PROVIDED DATA Block Start
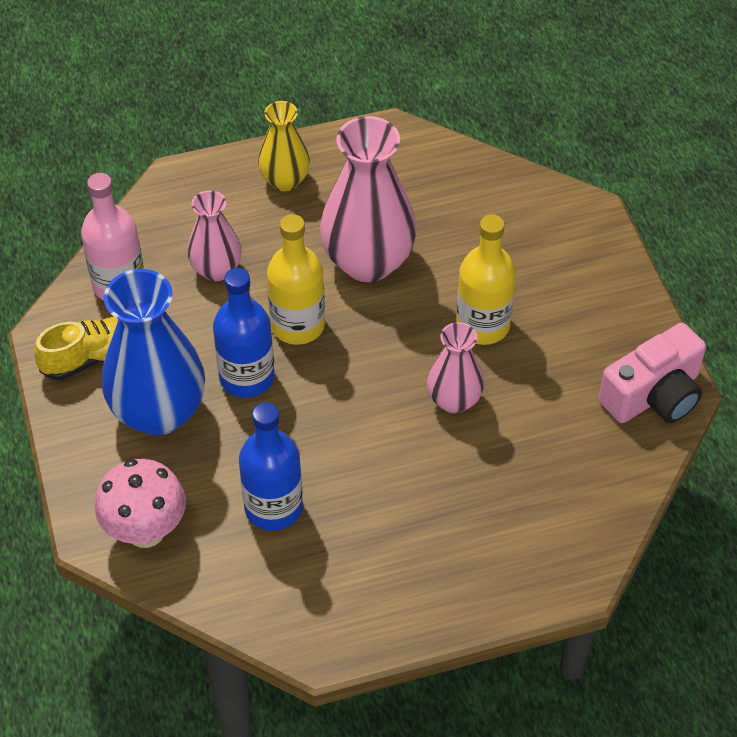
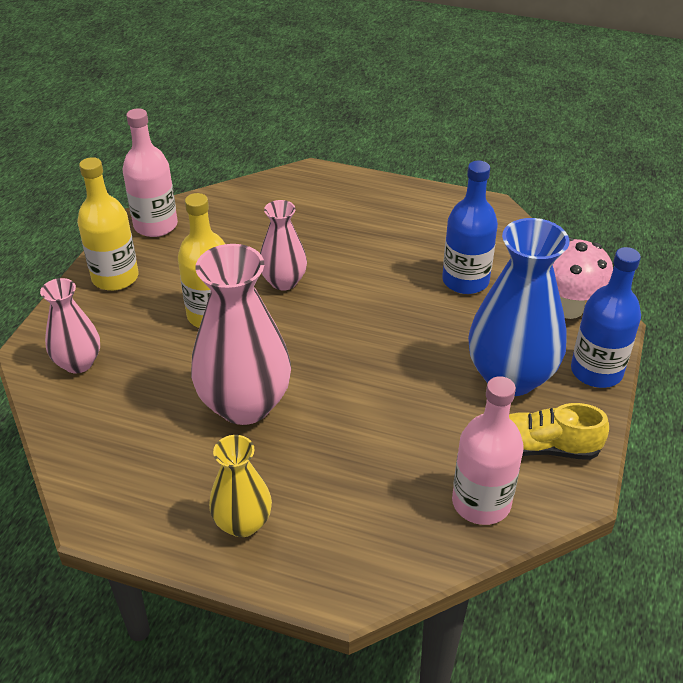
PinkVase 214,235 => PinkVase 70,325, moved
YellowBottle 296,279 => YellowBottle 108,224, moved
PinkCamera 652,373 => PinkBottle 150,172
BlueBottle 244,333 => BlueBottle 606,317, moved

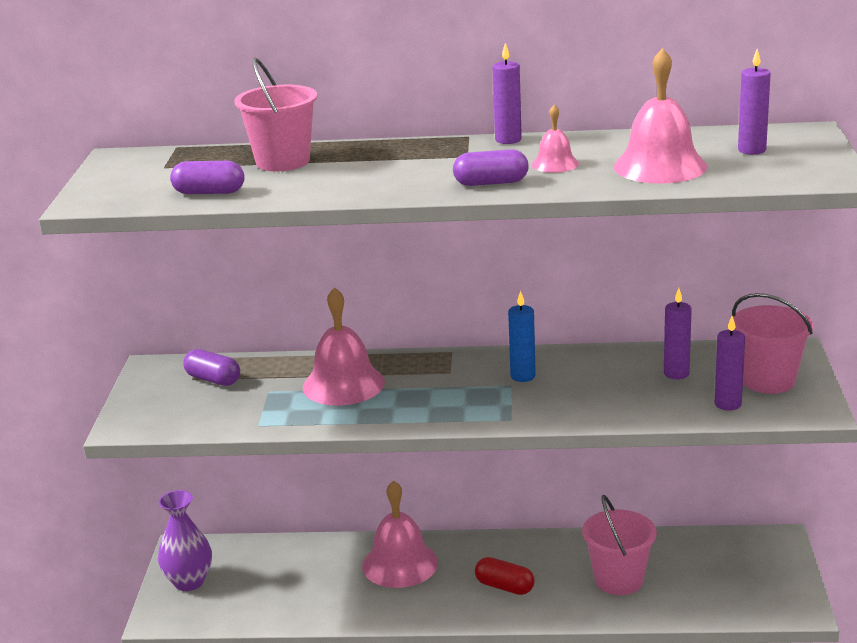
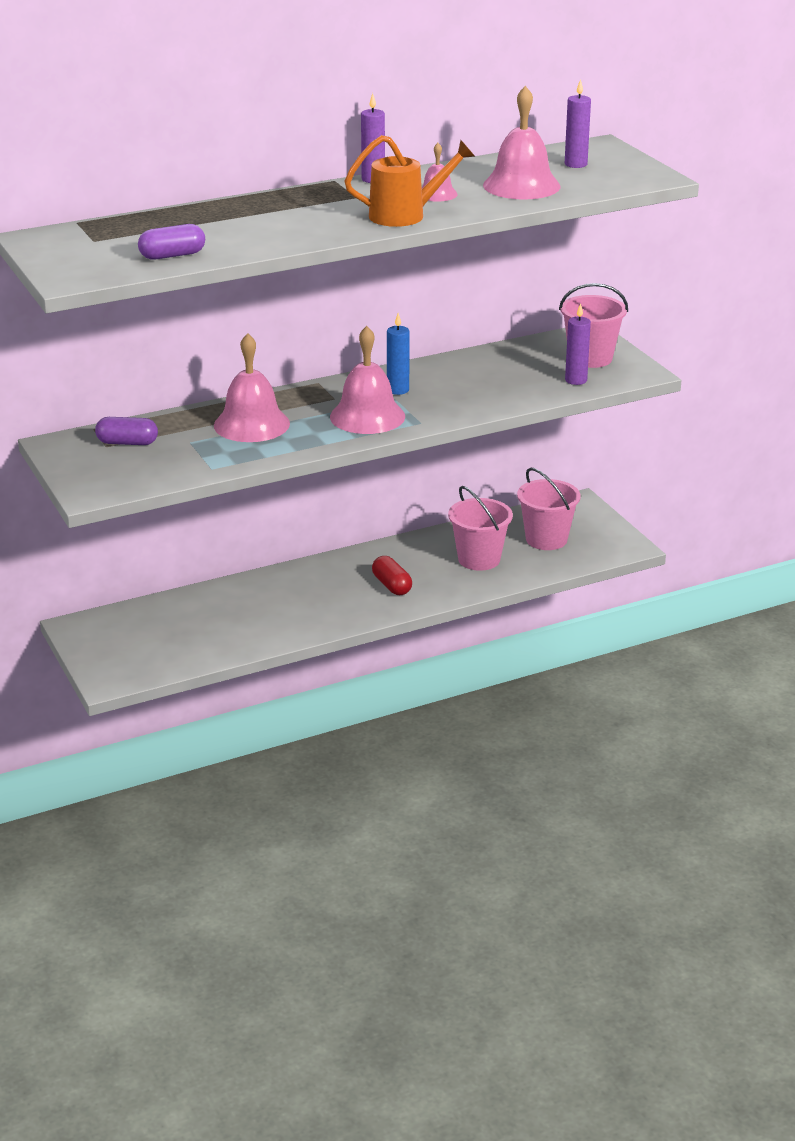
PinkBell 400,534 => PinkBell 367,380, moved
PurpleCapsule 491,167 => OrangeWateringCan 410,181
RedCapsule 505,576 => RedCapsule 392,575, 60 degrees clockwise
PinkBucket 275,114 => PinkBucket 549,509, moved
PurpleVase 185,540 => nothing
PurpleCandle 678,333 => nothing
PROVIDED DATA Block End
PROVIDED DATA Block Start
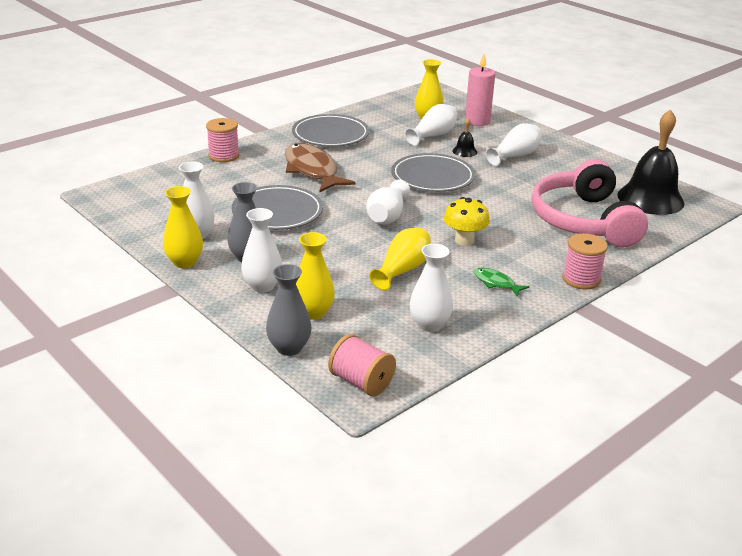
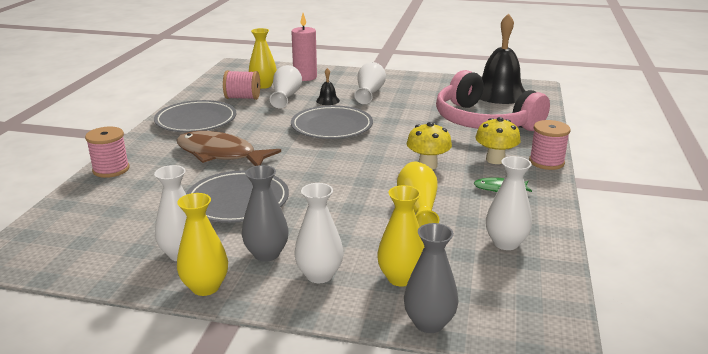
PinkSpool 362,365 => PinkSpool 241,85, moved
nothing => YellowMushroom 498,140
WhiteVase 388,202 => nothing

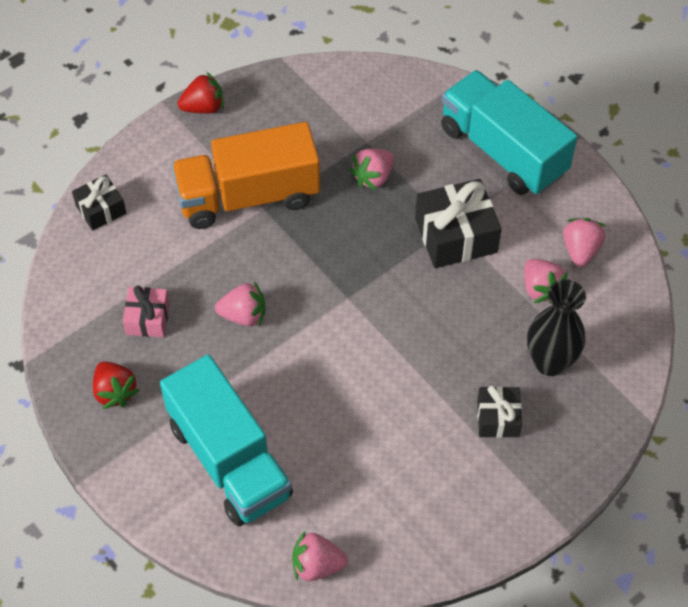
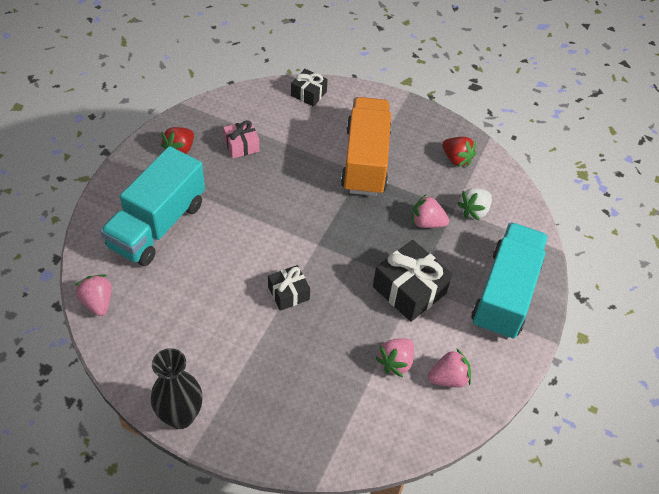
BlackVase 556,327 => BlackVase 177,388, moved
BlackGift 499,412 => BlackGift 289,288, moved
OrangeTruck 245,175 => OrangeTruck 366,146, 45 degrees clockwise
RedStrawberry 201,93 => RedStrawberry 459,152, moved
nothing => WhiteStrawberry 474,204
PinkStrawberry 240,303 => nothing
PROVIDED DATA Block End
PROVIDED DATA Block Start
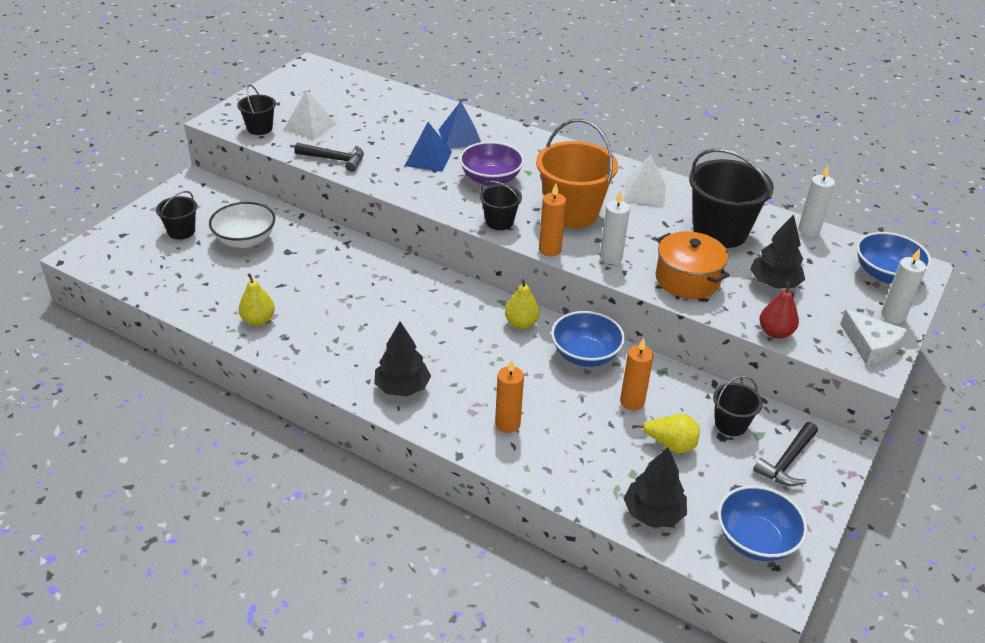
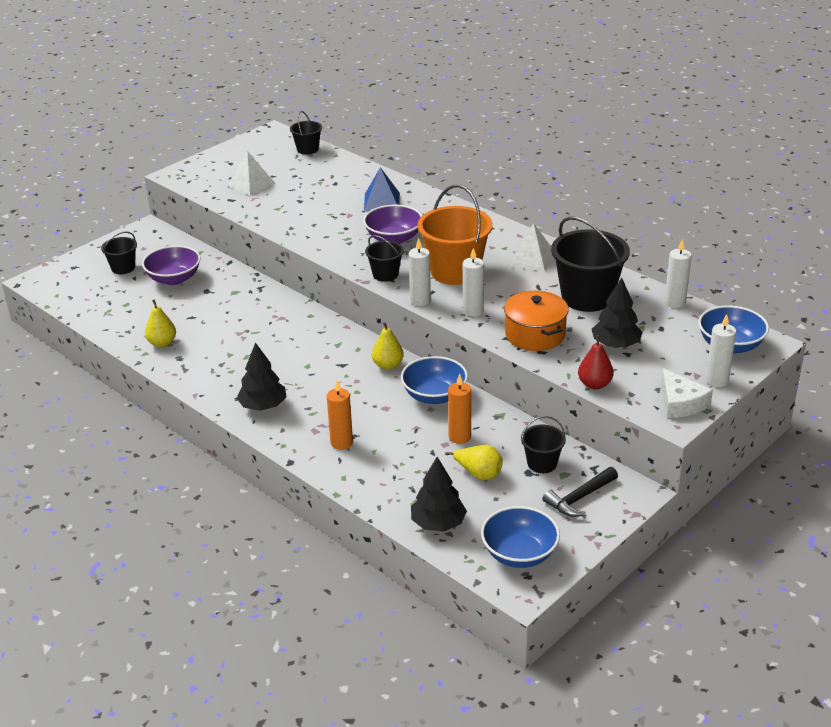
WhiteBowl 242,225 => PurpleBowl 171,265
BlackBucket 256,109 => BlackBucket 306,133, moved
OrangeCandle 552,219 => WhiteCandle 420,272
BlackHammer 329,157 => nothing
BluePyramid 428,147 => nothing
PROVIDED DATA Block End
TASK OBJECTIVE
Copy out only the lines above from the one with "PinkVase 214,235 => PinkVase 70,325, moved" to the one with "PinkCamera 652,373 => PinkBottle 150,172", inclusive, exactly as they stand.

OUTPUT
PinkVase 214,235 => PinkVase 70,325, moved
YellowBottle 296,279 => YellowBottle 108,224, moved
PinkCamera 652,373 => PinkBottle 150,172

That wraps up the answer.